:: EXERCISE OBJECTIVE ::
From the records below, copy every line that contains the word "none".

:: DATASET RECORDS ::
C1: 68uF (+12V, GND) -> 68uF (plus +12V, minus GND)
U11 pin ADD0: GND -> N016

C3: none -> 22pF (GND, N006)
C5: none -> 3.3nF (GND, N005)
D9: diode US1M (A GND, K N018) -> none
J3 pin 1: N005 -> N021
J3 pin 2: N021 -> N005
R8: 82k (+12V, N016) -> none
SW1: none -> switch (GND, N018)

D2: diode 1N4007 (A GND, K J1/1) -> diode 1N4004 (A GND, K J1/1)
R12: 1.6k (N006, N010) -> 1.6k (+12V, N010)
--
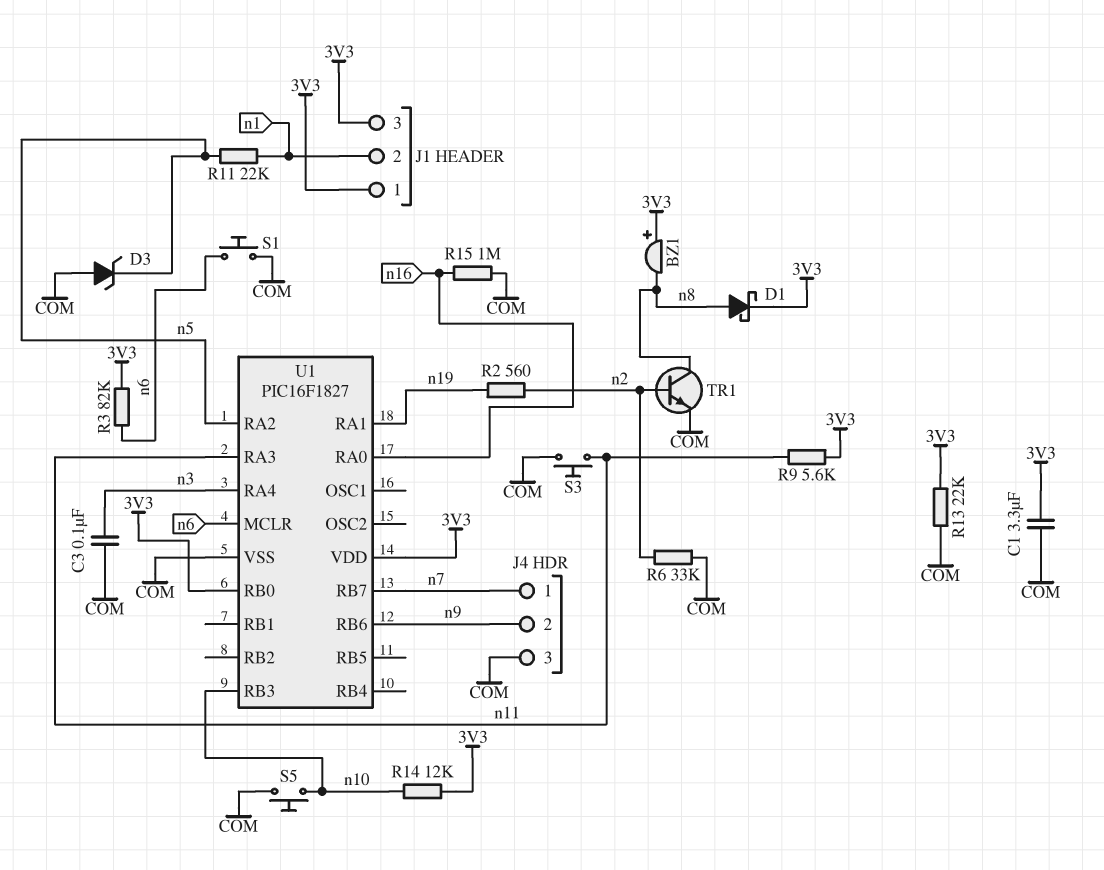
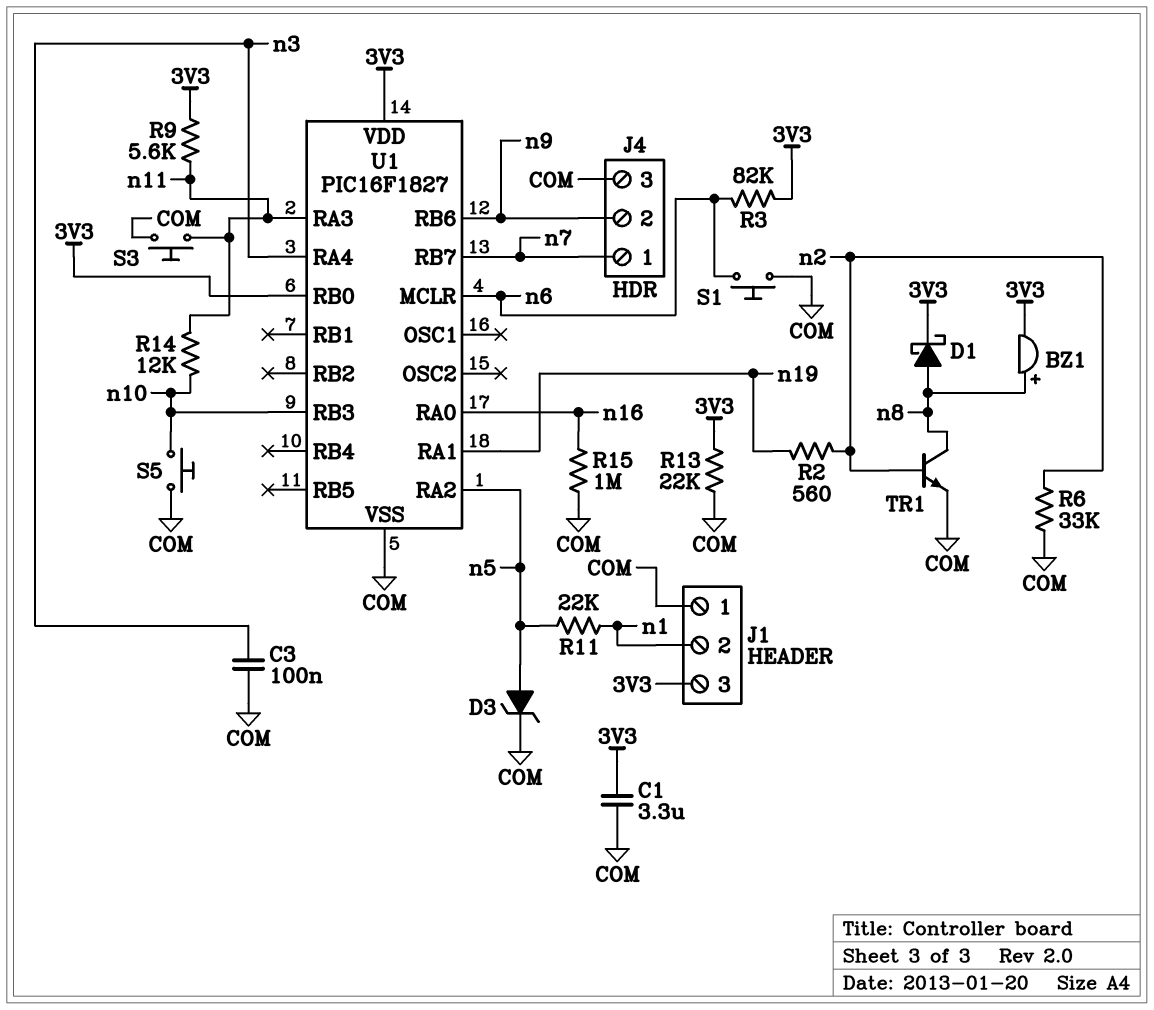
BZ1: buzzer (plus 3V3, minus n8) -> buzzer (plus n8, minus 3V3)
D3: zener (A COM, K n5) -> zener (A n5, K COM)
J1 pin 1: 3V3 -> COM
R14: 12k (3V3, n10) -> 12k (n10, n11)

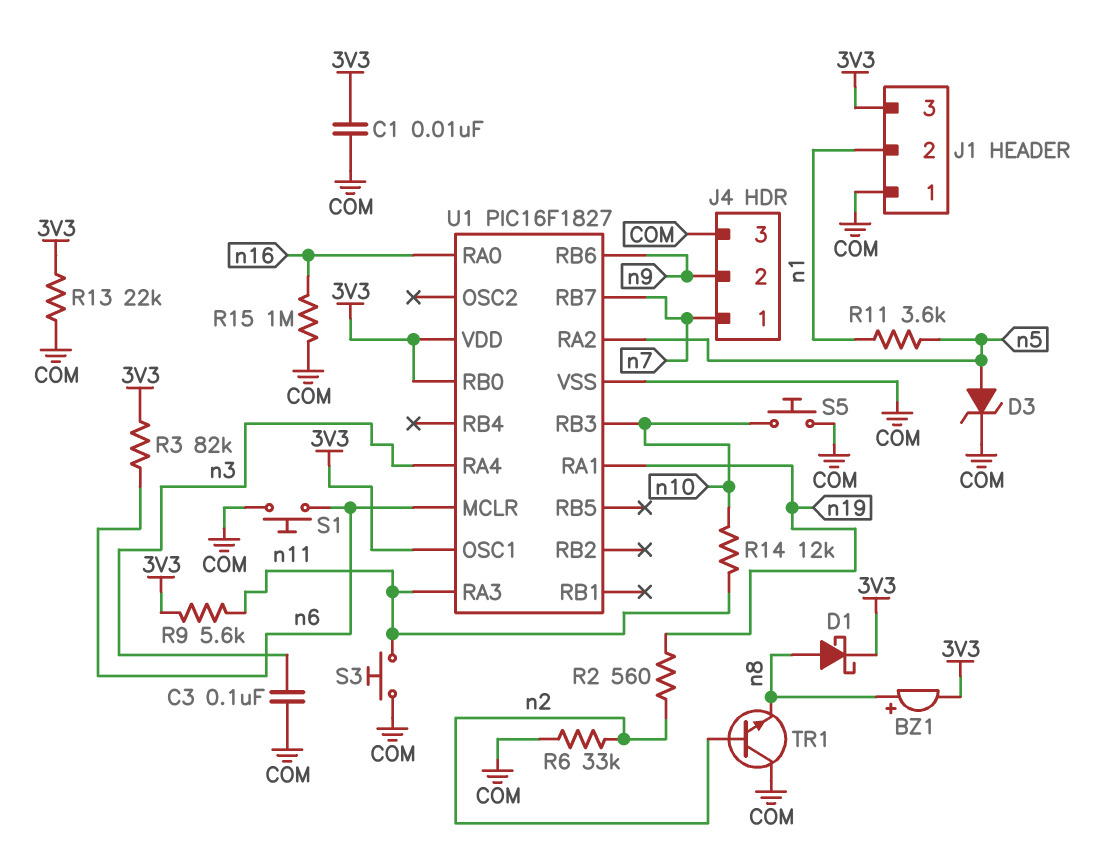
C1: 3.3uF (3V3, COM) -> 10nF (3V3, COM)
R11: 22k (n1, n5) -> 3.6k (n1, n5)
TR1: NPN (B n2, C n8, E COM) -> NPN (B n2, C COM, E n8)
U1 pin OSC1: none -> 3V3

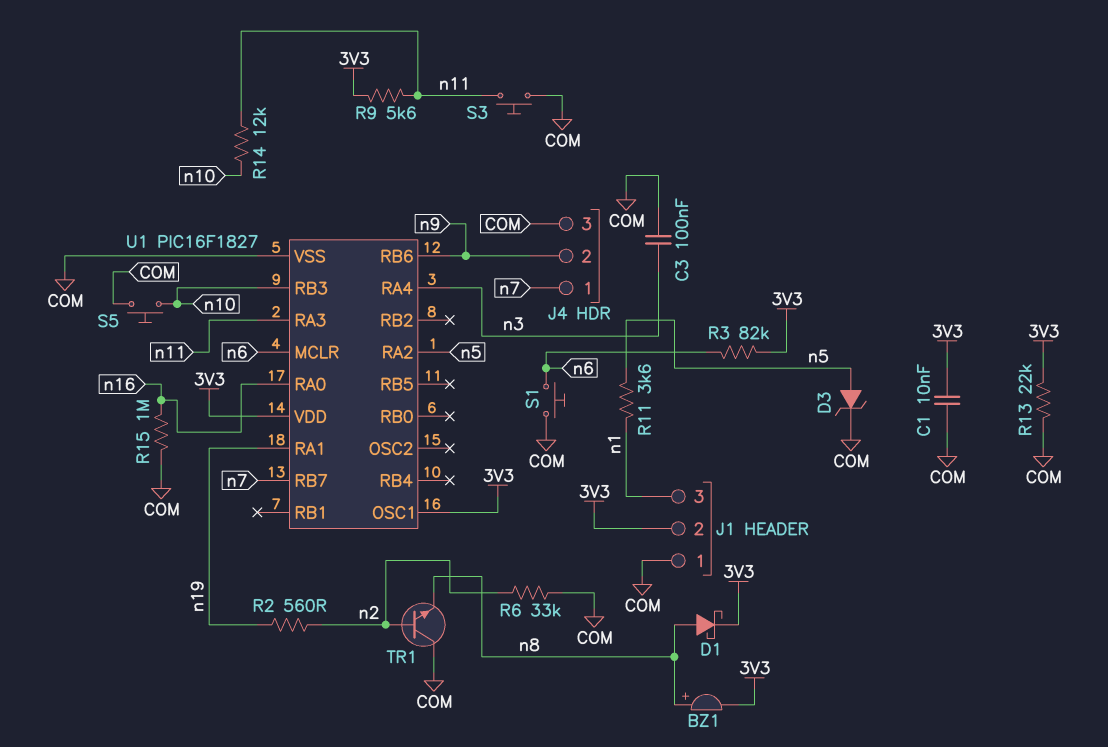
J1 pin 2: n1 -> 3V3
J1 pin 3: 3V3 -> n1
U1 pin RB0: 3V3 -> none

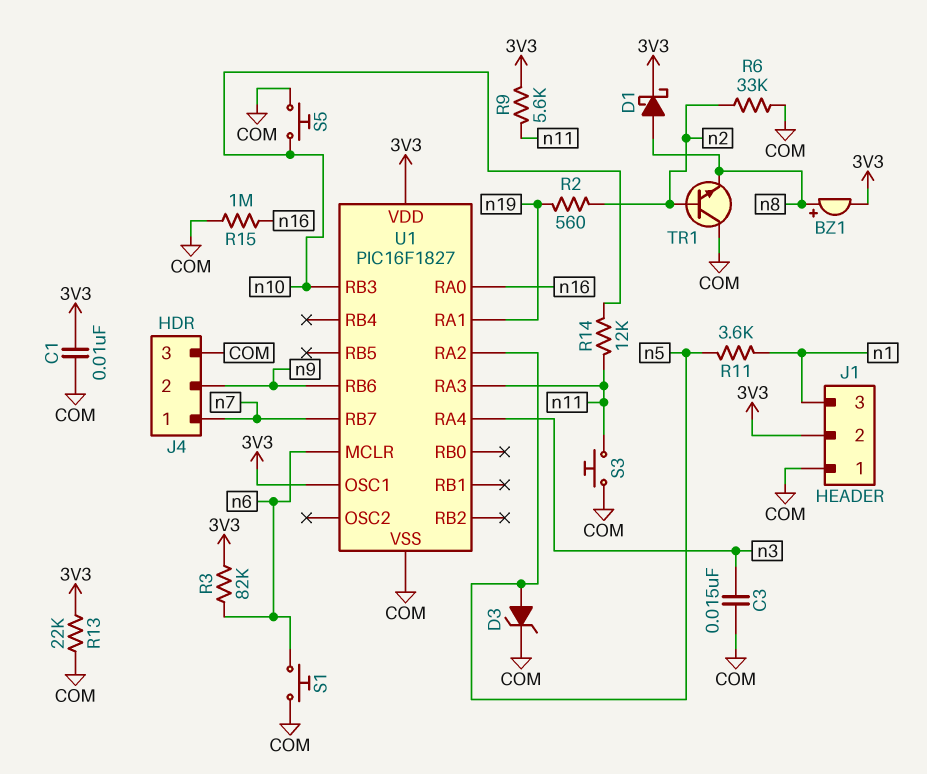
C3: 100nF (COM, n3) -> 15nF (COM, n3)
* * *
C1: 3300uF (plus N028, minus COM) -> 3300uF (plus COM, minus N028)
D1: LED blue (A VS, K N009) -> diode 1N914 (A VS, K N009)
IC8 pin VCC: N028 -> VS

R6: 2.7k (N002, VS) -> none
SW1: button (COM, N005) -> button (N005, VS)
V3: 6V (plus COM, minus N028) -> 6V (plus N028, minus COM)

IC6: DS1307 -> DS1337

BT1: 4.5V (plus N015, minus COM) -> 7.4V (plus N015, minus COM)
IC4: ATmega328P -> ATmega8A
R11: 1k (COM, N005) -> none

:: THE ANSWER ::
C3: none -> 22pF (GND, N006)
C5: none -> 3.3nF (GND, N005)
D9: diode US1M (A GND, K N018) -> none
R8: 82k (+12V, N016) -> none
SW1: none -> switch (GND, N018)
U1 pin OSC1: none -> 3V3
U1 pin RB0: 3V3 -> none
R6: 2.7k (N002, VS) -> none
R11: 1k (COM, N005) -> none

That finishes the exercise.